**RECORDS TO USE**:

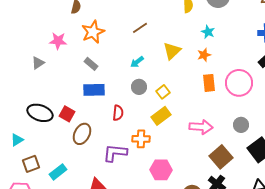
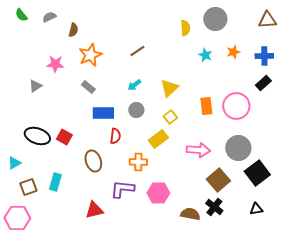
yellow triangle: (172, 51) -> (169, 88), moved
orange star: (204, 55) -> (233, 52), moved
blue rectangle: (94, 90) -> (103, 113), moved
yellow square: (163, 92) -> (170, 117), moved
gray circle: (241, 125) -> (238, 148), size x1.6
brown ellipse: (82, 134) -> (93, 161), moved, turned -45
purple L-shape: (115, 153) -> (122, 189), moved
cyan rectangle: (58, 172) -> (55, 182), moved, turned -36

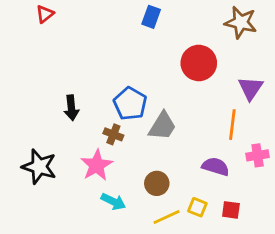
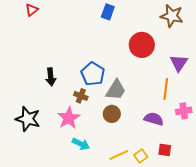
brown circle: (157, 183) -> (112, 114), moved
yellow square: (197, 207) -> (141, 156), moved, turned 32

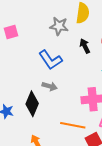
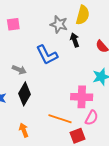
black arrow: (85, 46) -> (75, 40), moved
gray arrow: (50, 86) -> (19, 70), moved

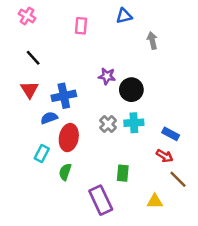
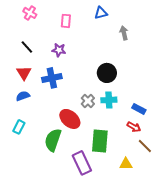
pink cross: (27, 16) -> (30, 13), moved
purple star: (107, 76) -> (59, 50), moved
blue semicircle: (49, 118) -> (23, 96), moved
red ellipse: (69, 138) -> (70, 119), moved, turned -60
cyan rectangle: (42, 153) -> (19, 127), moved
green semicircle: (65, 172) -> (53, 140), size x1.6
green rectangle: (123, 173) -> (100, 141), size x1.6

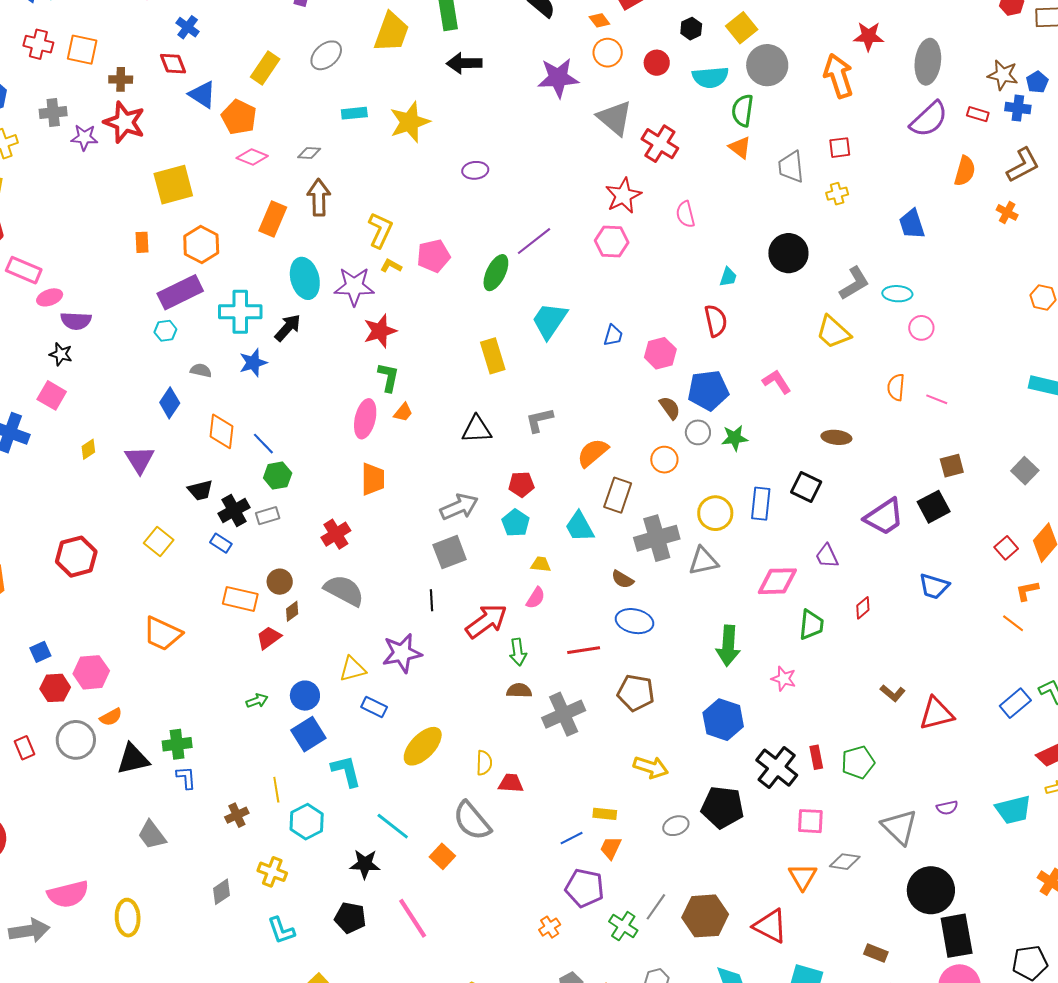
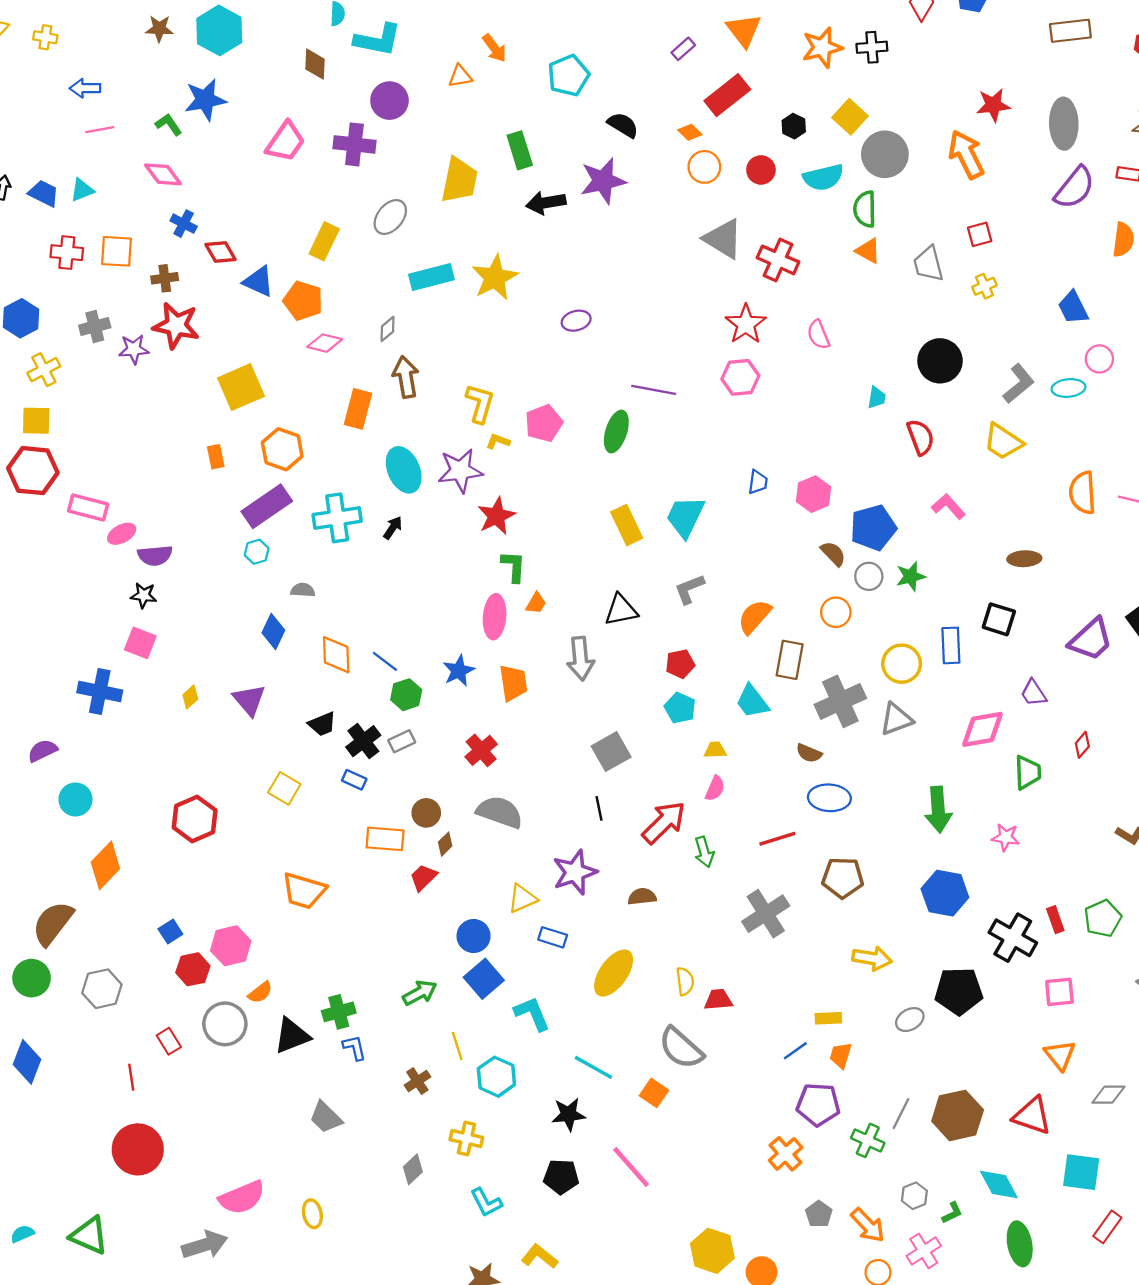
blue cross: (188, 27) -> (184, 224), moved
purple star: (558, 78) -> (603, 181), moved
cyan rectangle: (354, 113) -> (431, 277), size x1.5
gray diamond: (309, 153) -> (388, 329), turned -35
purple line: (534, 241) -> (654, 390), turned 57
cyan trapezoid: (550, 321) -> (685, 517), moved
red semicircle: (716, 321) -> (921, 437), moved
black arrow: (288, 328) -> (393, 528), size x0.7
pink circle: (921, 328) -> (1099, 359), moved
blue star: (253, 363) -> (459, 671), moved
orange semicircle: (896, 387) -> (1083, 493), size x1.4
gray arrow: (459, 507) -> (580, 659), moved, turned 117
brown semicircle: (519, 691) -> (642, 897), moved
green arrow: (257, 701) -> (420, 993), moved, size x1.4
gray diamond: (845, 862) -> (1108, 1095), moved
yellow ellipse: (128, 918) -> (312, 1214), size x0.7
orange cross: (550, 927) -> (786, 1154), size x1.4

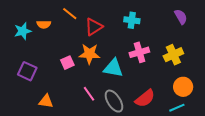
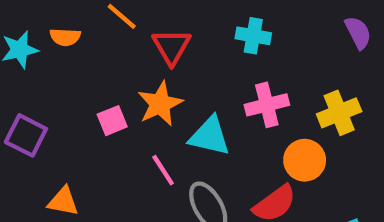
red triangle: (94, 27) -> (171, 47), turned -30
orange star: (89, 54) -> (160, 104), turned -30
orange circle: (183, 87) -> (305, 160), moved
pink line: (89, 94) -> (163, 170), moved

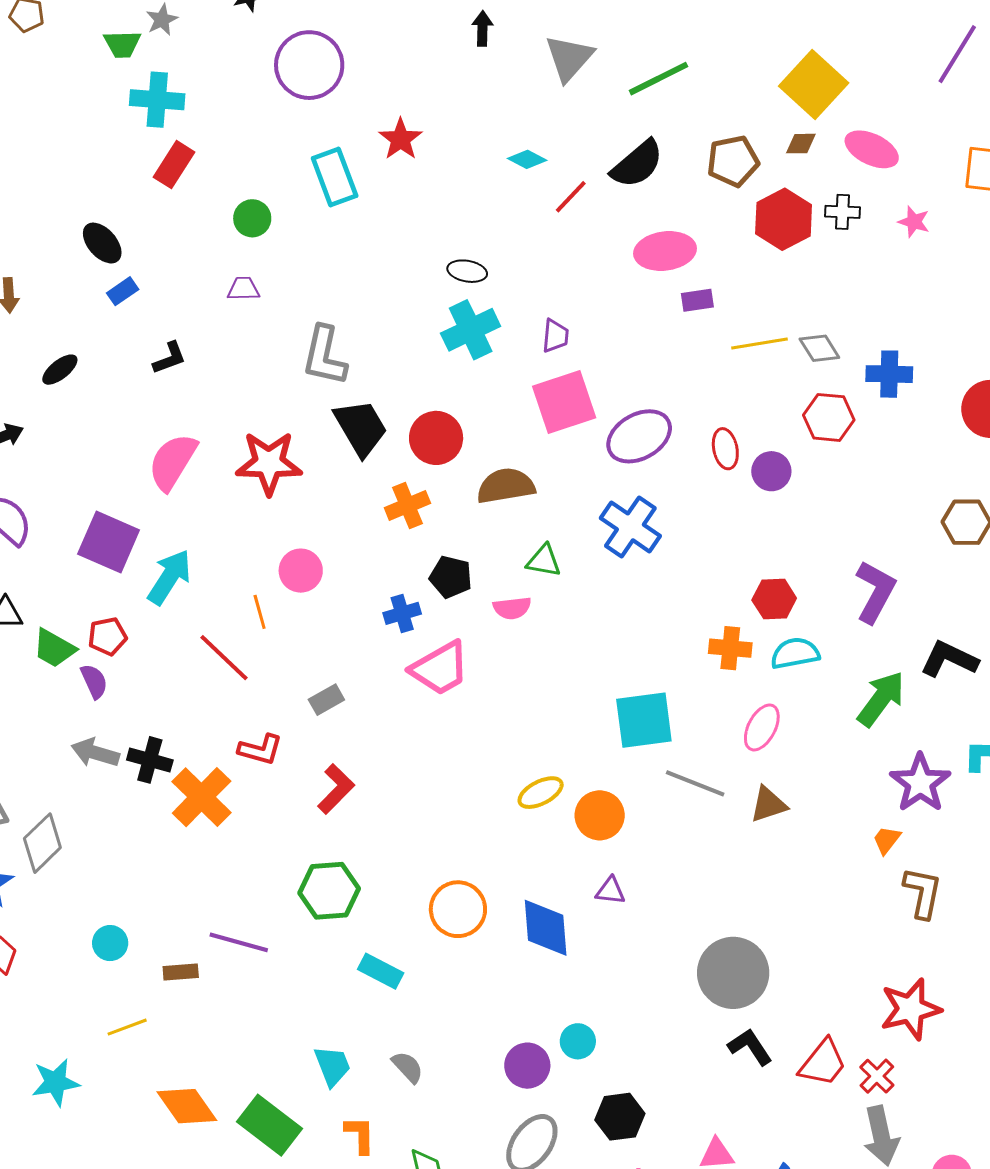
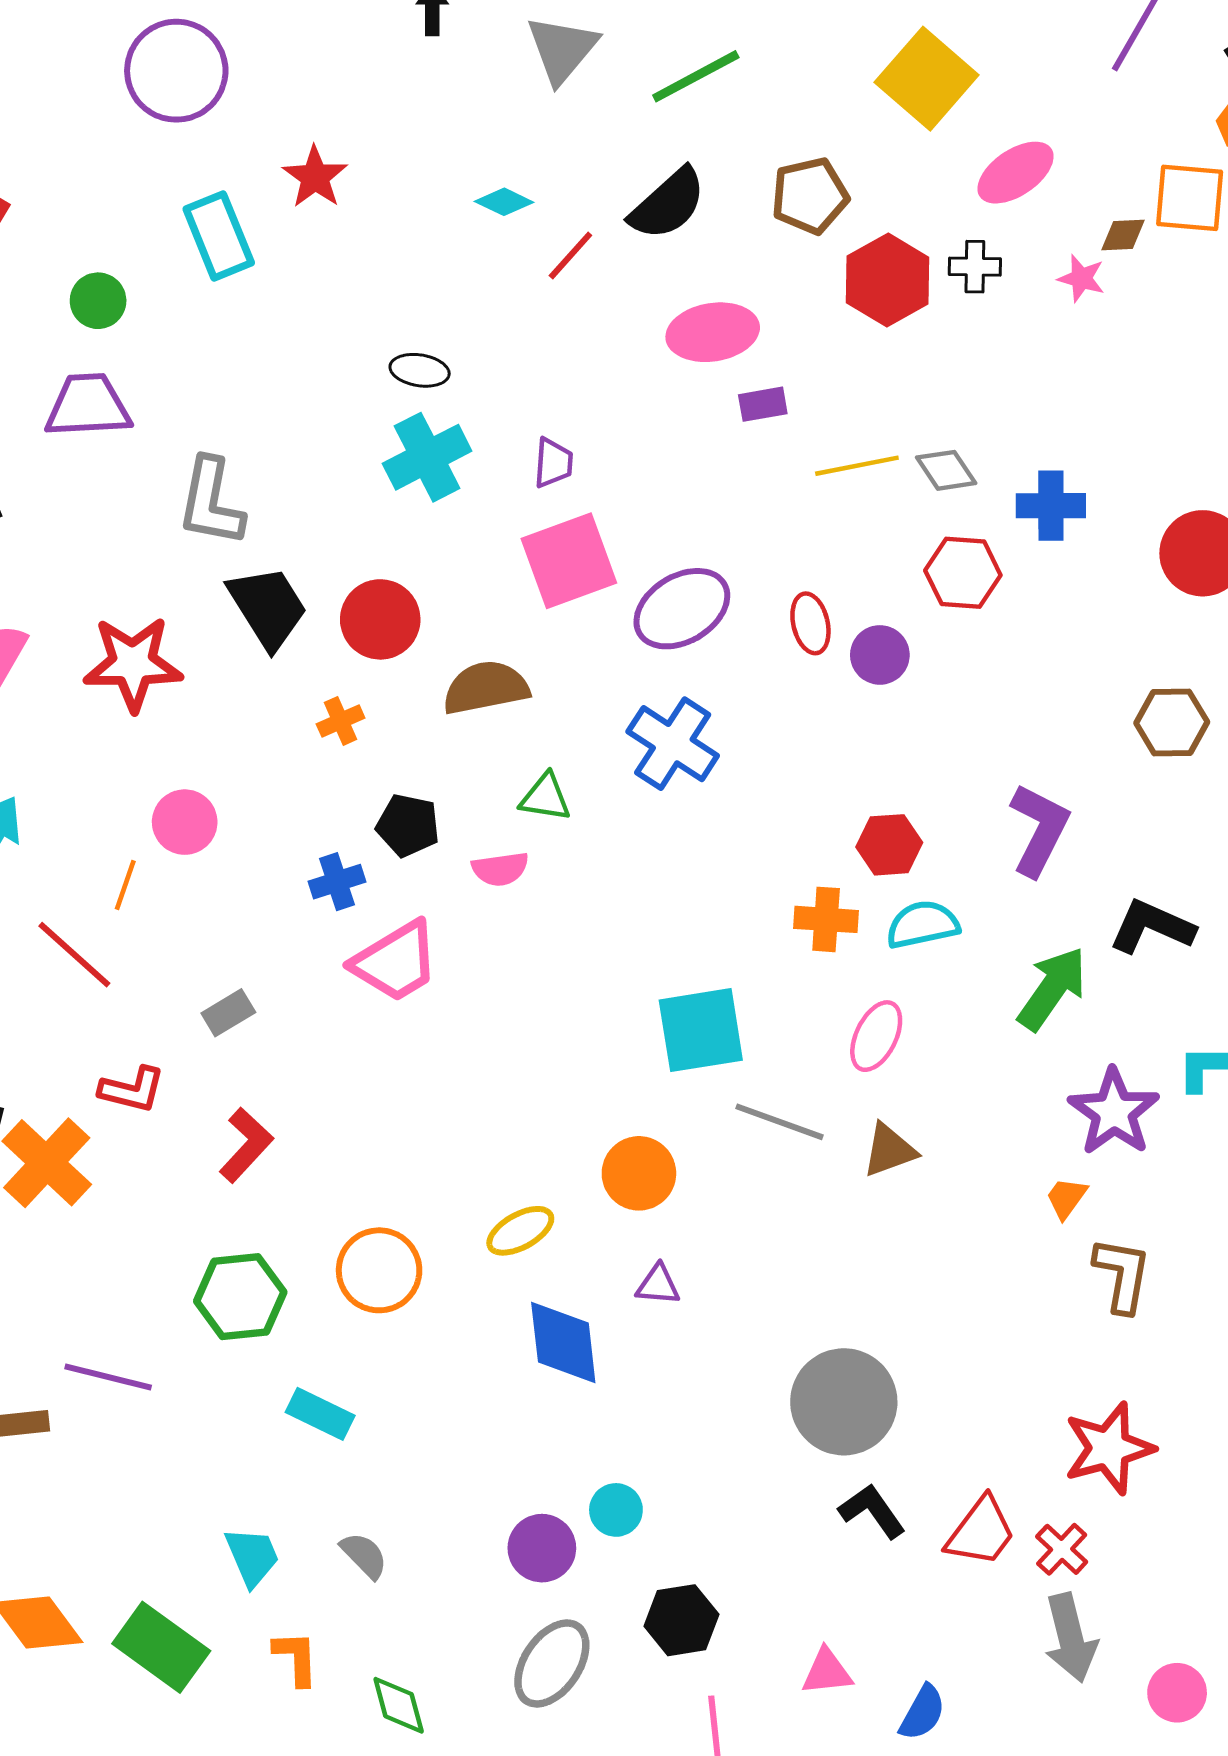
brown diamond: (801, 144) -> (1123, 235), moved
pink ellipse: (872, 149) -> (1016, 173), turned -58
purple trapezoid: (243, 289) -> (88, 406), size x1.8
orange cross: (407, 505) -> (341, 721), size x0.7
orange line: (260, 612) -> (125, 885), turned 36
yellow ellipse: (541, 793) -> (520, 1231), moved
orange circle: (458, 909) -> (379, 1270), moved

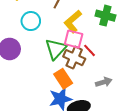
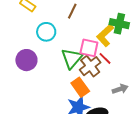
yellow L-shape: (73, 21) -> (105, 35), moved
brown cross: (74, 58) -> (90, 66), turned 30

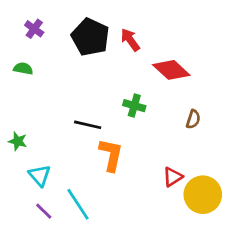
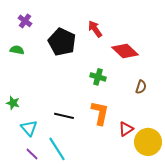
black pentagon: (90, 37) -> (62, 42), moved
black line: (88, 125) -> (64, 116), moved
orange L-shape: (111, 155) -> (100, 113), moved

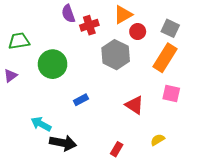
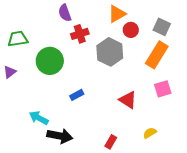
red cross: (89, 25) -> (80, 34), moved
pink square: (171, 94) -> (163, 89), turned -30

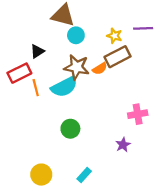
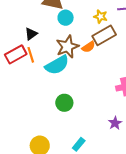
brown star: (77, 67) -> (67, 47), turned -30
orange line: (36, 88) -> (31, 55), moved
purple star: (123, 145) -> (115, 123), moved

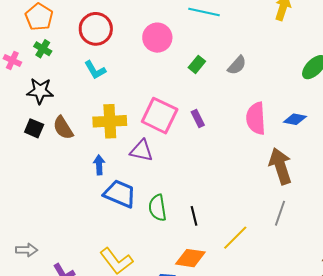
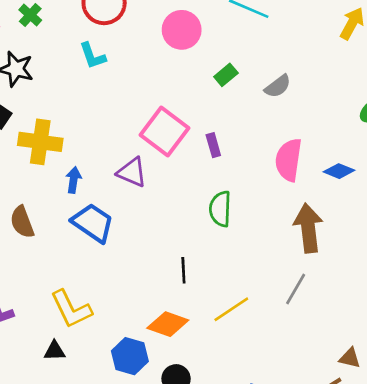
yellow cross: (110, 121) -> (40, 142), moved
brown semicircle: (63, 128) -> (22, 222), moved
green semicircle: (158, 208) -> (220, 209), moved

**TASK DETAILS**: The lines to return are those in the entries above that hold "gray".

**SOLUTION TO THE EXERCISE**:
gray circle: (241, 125) -> (238, 148), size x1.6
gray arrow: (50, 86) -> (19, 70), moved
gray diamond: (309, 153) -> (388, 329), turned -35
gray arrow: (459, 507) -> (580, 659), moved, turned 117
gray diamond: (845, 862) -> (1108, 1095), moved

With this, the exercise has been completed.